Exercise aim =
Copy out the data below word for word, leaving out the pictures.

Records provided =
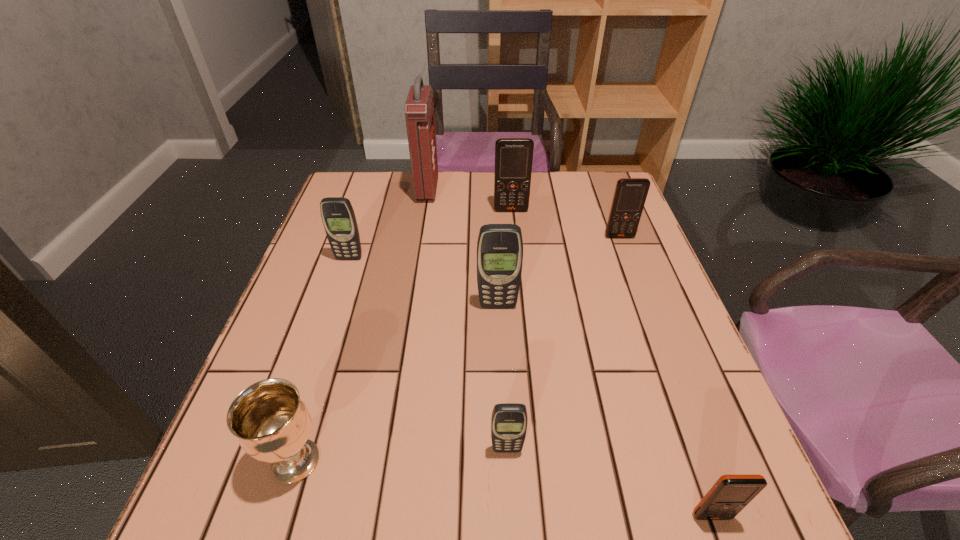
Where is `vacant space located on the back of the chalice`? vacant space located on the back of the chalice is located at coordinates (328, 355).

Image resolution: width=960 pixels, height=540 pixels. I want to click on vacant space located 0.050m on the screen of the smallest gray cellular telephone, so coord(509,483).

Locate an element on the screen. the first-aid kit located in the far edge section of the desktop is located at coordinates (419, 109).

At what (x,y) coordinates should I click in order to perform the action: click on cellular telephone that is at the far edge. Please return your answer as a coordinate pair (x, y). Looking at the image, I should click on (513, 156).

You are a GUI agent. You are given a task and a screenshot of the screen. Output one action in this format:
    pyautogui.click(x=<x>, y=<y>)
    Task: Click on the chalice located at the near edge
    The image size is (960, 540).
    Given the screenshot: What is the action you would take?
    pyautogui.click(x=272, y=423)

At what (x,y) coordinates should I click in order to perform the action: click on cellular telephone at the near edge. Please return your answer as a coordinate pair (x, y). Looking at the image, I should click on (730, 494).

Locate an element on the screen. This screenshot has width=960, height=540. cellular telephone present at the left edge is located at coordinates (338, 217).

The width and height of the screenshot is (960, 540). I want to click on chalice located at the left edge, so click(x=272, y=423).

Find the location of `object present at the near left corner`. object present at the near left corner is located at coordinates (272, 423).

You are a GUI agent. You are given a task and a screenshot of the screen. Output one action in this format:
    pyautogui.click(x=<x>, y=<y>)
    Task: Click on the object that is at the near right corner
    The image size is (960, 540).
    Given the screenshot: What is the action you would take?
    (x=730, y=494)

The result =
Where is `vacant space located on the back of the chalice`? vacant space located on the back of the chalice is located at coordinates (328, 355).

Image resolution: width=960 pixels, height=540 pixels. I want to click on vacant space located 0.050m on the screen of the smallest gray cellular telephone, so coord(509,483).

Locate an element on the screen. the first-aid kit located in the far edge section of the desktop is located at coordinates (419, 109).

At what (x,y) coordinates should I click in order to perform the action: click on cellular telephone that is at the far edge. Please return your answer as a coordinate pair (x, y). Looking at the image, I should click on (513, 156).

You are a GUI agent. You are given a task and a screenshot of the screen. Output one action in this format:
    pyautogui.click(x=<x>, y=<y>)
    Task: Click on the chalice located at the near edge
    The image size is (960, 540).
    Given the screenshot: What is the action you would take?
    pyautogui.click(x=272, y=423)

At what (x,y) coordinates should I click in order to perform the action: click on cellular telephone at the near edge. Please return your answer as a coordinate pair (x, y). Looking at the image, I should click on (730, 494).

Locate an element on the screen. This screenshot has width=960, height=540. cellular telephone present at the left edge is located at coordinates (338, 217).

The width and height of the screenshot is (960, 540). I want to click on chalice located at the left edge, so click(x=272, y=423).

Find the location of `object present at the near left corner`. object present at the near left corner is located at coordinates (272, 423).

You are a GUI agent. You are given a task and a screenshot of the screen. Output one action in this format:
    pyautogui.click(x=<x>, y=<y>)
    Task: Click on the object that is at the near right corner
    The image size is (960, 540).
    Given the screenshot: What is the action you would take?
    (x=730, y=494)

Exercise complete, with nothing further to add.